§ **AVAILABLE RECORDS**
============================================================

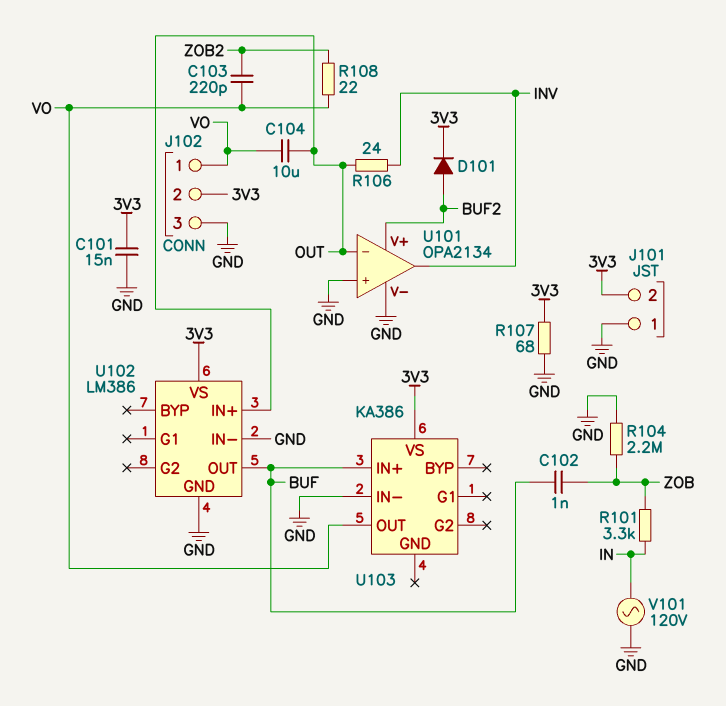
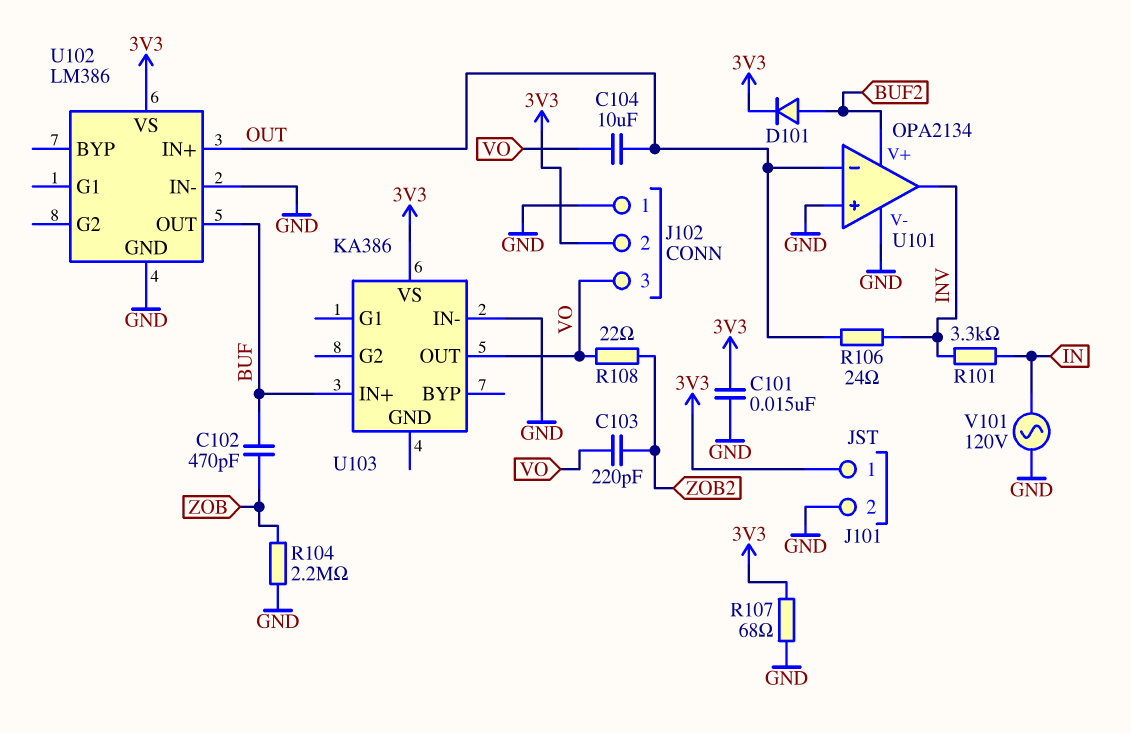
C102: 1nF (BUF, ZOB) -> 470pF (BUF, ZOB)
J101 pin 1: GND -> 3V3
J101 pin 2: 3V3 -> GND
J102 pin 1: VO -> GND
J102 pin 3: GND -> VO
R101: 3.3k (IN, ZOB) -> 3.3k (IN, INV)

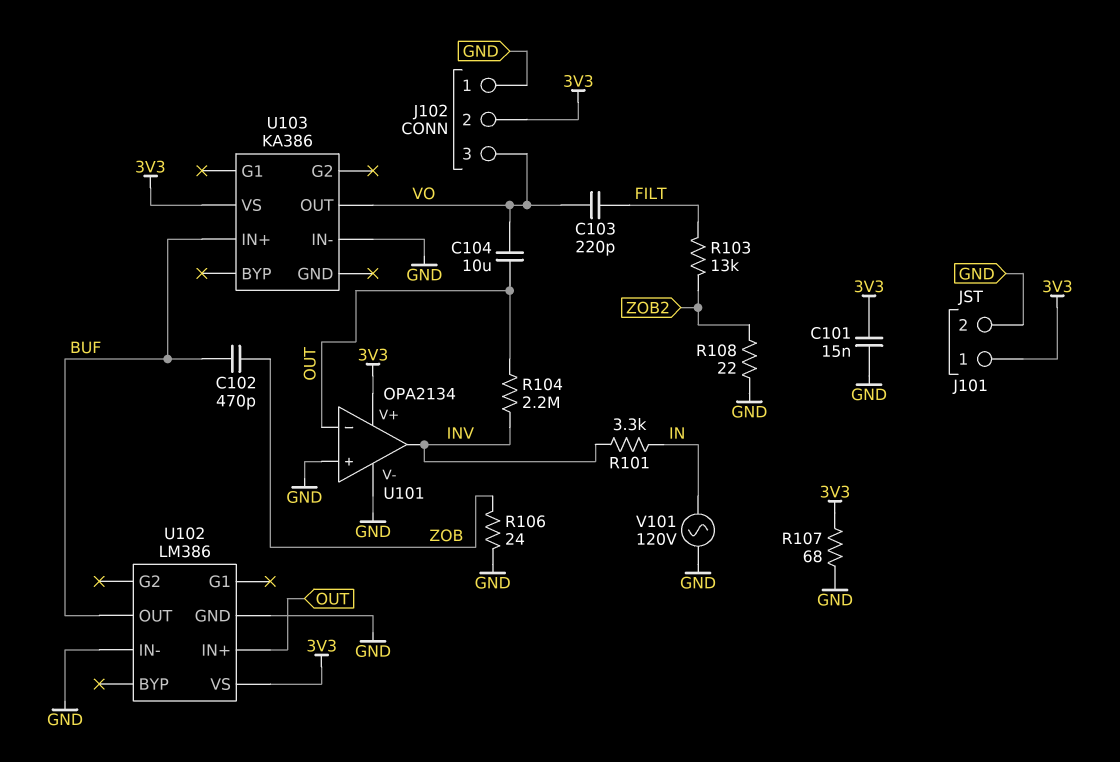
C103: 220pF (VO, ZOB2) -> 220pF (FILT, VO)
D101: diode (A BUF2, K 3V3) -> none
R103: none -> 13k (FILT, ZOB2)
R104: 2.2M (GND, ZOB) -> 2.2M (INV, OUT)
R106: 24 (INV, OUT) -> 24 (GND, ZOB)
R108: 22 (VO, ZOB2) -> 22 (GND, ZOB2)
U101 pin V+: BUF2 -> 3V3

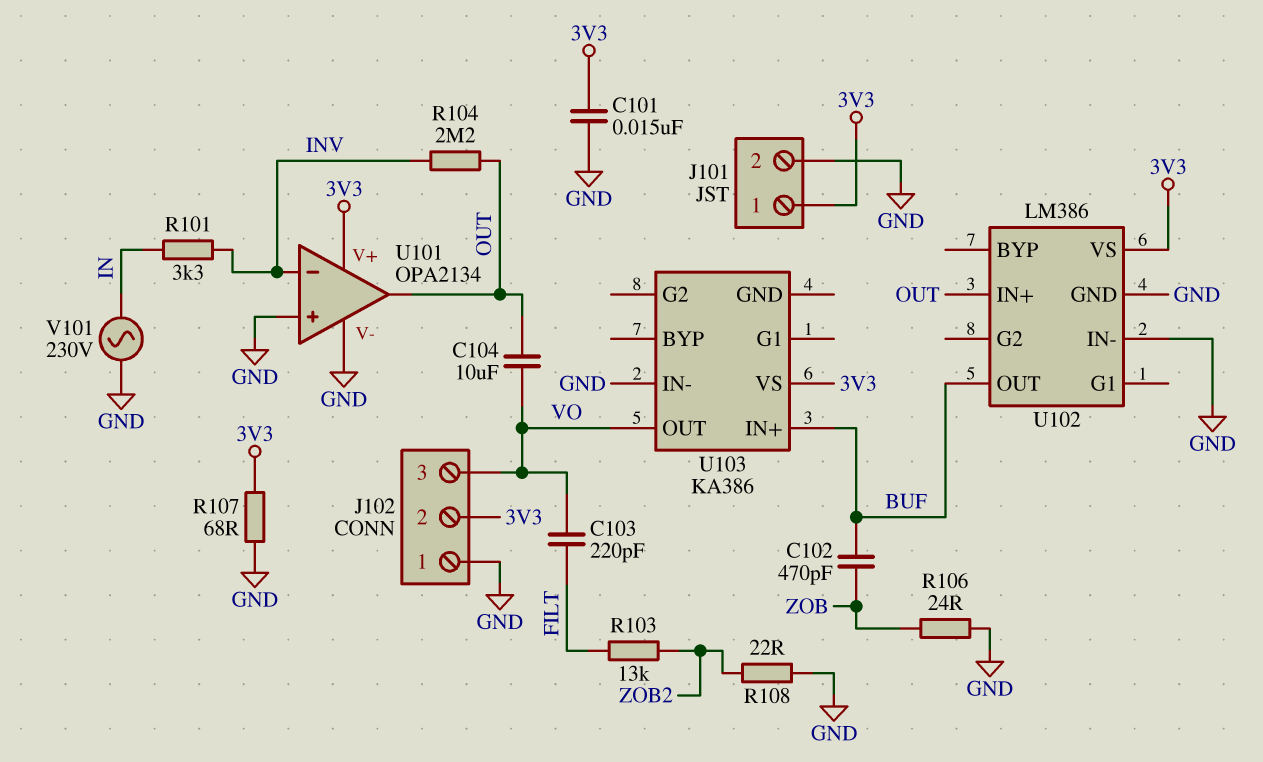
U101 pin in-: OUT -> INV
U101 pin out: INV -> OUT
V101: AC 120V (GND, IN) -> AC 230V (GND, IN)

============================================================

§ **ACTIVITY**
Restate the data word for word while omitting each picture.

§ **RESPONSE**
C102: 1nF (BUF, ZOB) -> 470pF (BUF, ZOB)
J101 pin 1: GND -> 3V3
J101 pin 2: 3V3 -> GND
J102 pin 1: VO -> GND
J102 pin 3: GND -> VO
R101: 3.3k (IN, ZOB) -> 3.3k (IN, INV)

C103: 220pF (VO, ZOB2) -> 220pF (FILT, VO)
D101: diode (A BUF2, K 3V3) -> none
R103: none -> 13k (FILT, ZOB2)
R104: 2.2M (GND, ZOB) -> 2.2M (INV, OUT)
R106: 24 (INV, OUT) -> 24 (GND, ZOB)
R108: 22 (VO, ZOB2) -> 22 (GND, ZOB2)
U101 pin V+: BUF2 -> 3V3

U101 pin in-: OUT -> INV
U101 pin out: INV -> OUT
V101: AC 120V (GND, IN) -> AC 230V (GND, IN)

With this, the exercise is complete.